Data for this task =>

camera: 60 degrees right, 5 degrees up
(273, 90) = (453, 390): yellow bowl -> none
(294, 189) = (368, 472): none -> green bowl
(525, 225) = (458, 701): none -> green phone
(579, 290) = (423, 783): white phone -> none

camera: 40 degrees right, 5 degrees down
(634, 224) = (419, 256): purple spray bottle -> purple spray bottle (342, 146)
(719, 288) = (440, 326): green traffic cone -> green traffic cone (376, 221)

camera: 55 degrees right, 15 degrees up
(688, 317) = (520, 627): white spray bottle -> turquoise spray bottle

==

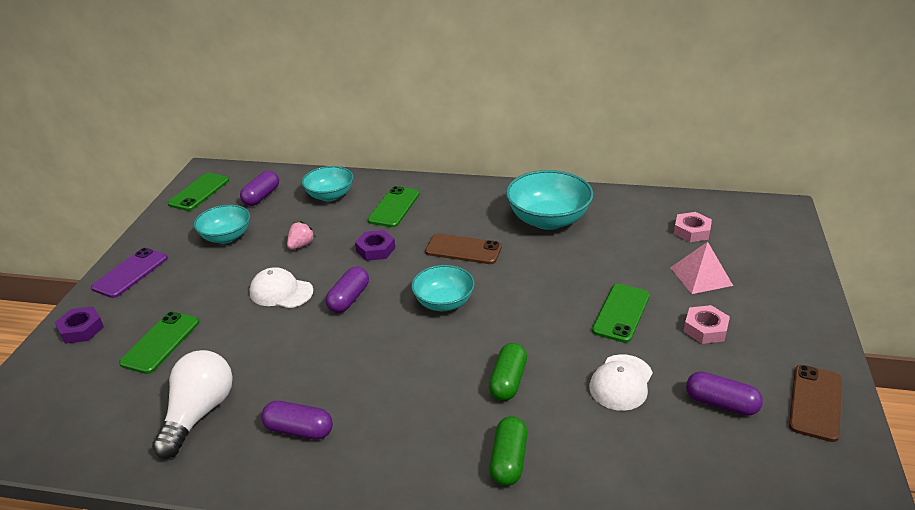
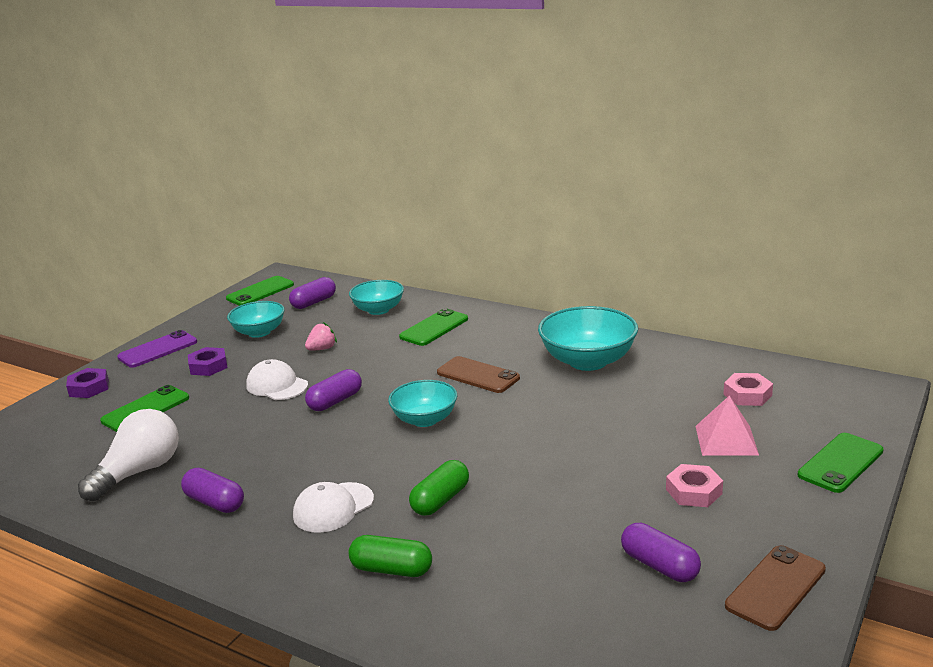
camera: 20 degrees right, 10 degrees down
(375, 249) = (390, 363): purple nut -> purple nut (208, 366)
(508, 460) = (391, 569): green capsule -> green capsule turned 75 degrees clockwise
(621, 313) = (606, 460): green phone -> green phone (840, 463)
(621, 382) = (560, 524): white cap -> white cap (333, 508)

* * *

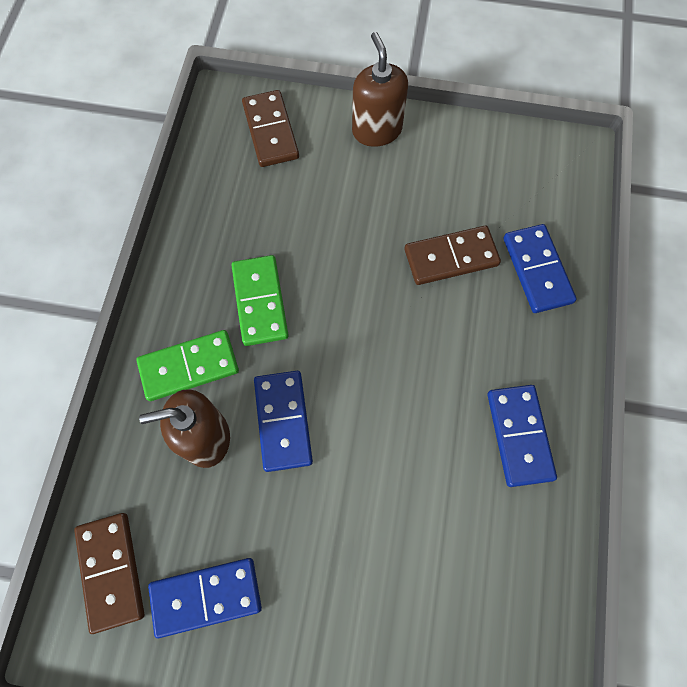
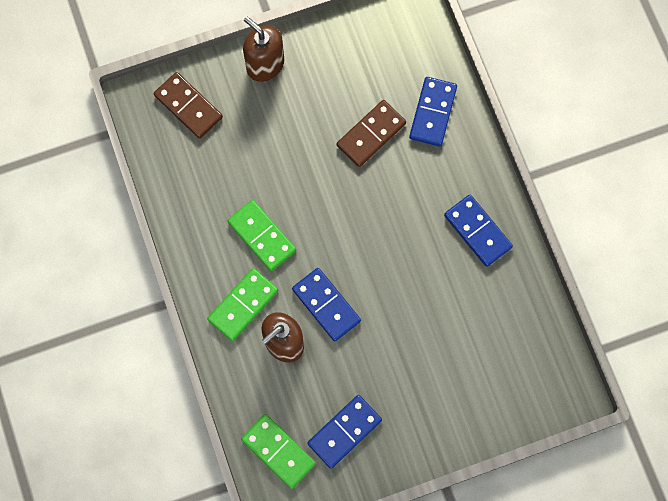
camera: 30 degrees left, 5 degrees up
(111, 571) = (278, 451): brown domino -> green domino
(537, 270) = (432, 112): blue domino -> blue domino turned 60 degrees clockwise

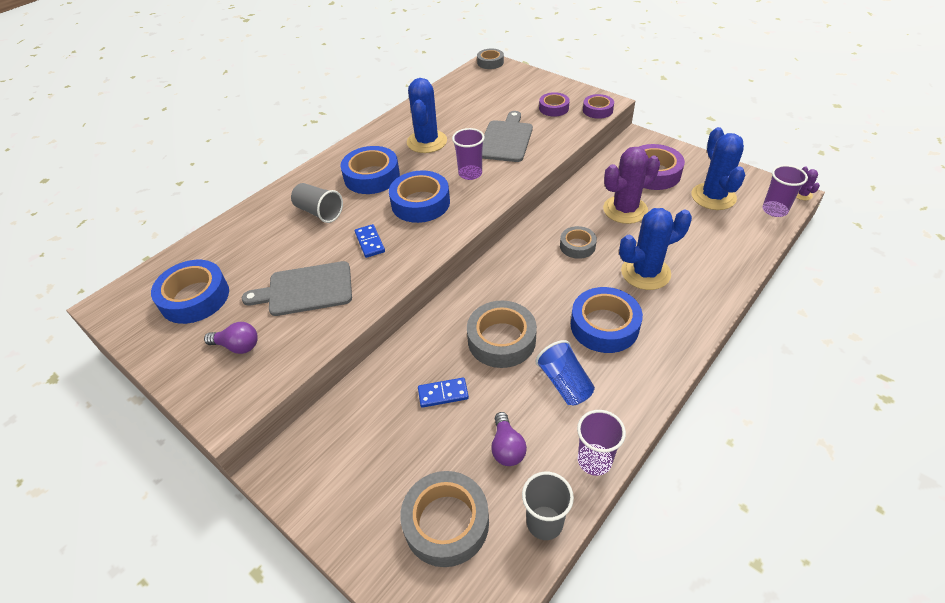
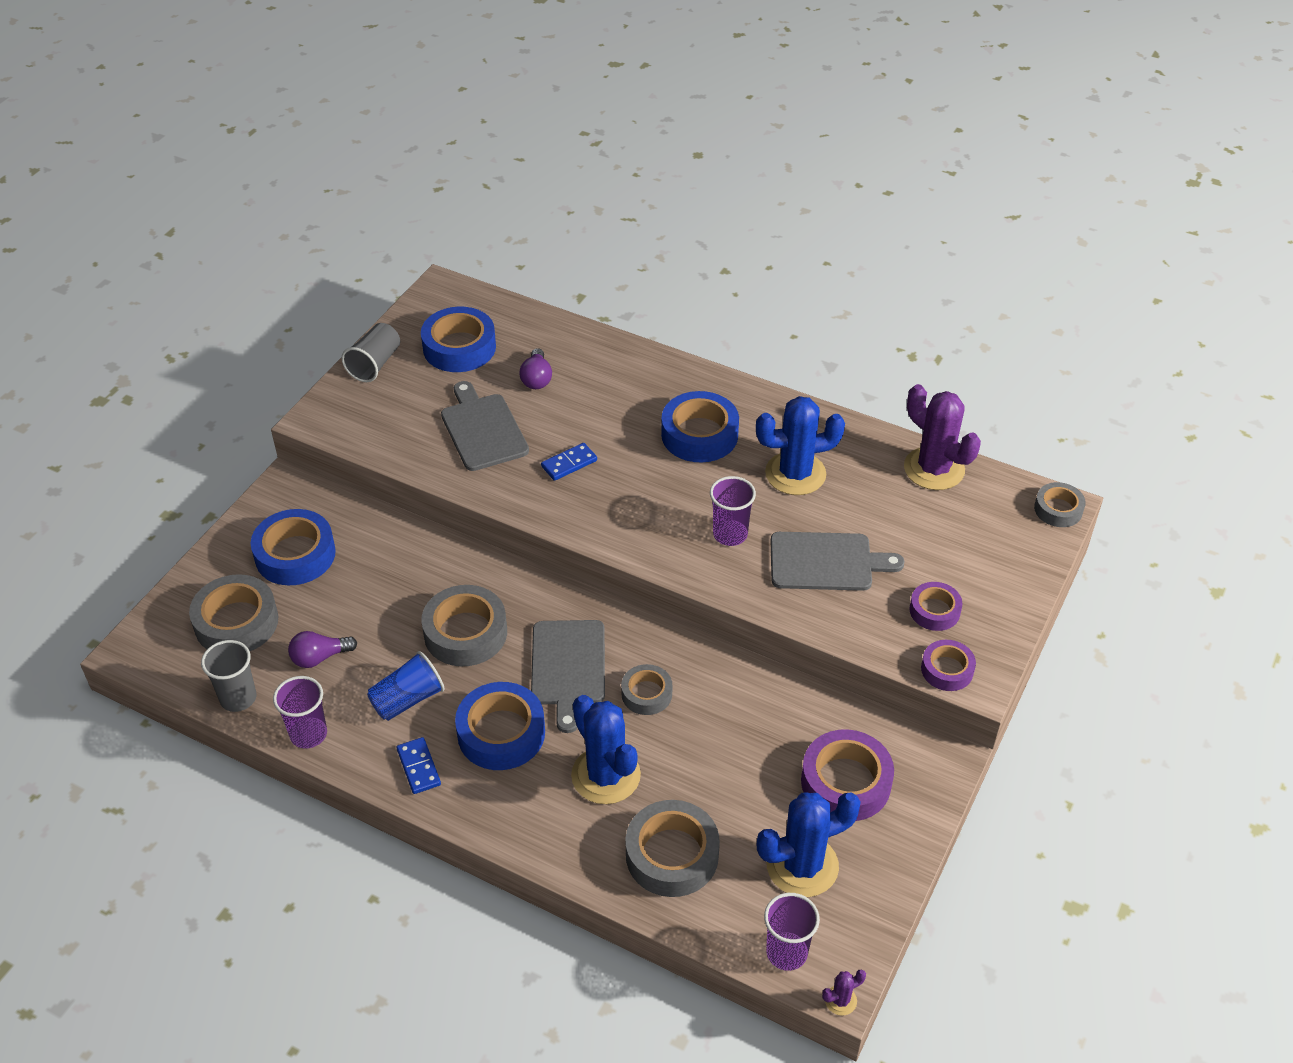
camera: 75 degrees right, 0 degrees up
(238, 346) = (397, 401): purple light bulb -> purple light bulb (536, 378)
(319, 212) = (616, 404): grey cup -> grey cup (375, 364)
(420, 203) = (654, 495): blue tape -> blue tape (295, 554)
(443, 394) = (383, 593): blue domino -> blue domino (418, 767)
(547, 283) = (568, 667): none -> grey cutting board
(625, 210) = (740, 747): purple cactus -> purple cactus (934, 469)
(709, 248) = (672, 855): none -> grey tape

What is needed => Reproduce exactly the section above that begins at the line containing "camera: 60 degrees right, 5 degrees up" and ends at the line containing "(634, 224) = (419, 256): purple", leaving out all other lines.

Answer for the task =>
camera: 60 degrees right, 5 degrees up
(273, 90) = (453, 390): yellow bowl -> none
(294, 189) = (368, 472): none -> green bowl
(525, 225) = (458, 701): none -> green phone
(579, 290) = (423, 783): white phone -> none

camera: 40 degrees right, 5 degrees down
(634, 224) = (419, 256): purple spray bottle -> purple spray bottle (342, 146)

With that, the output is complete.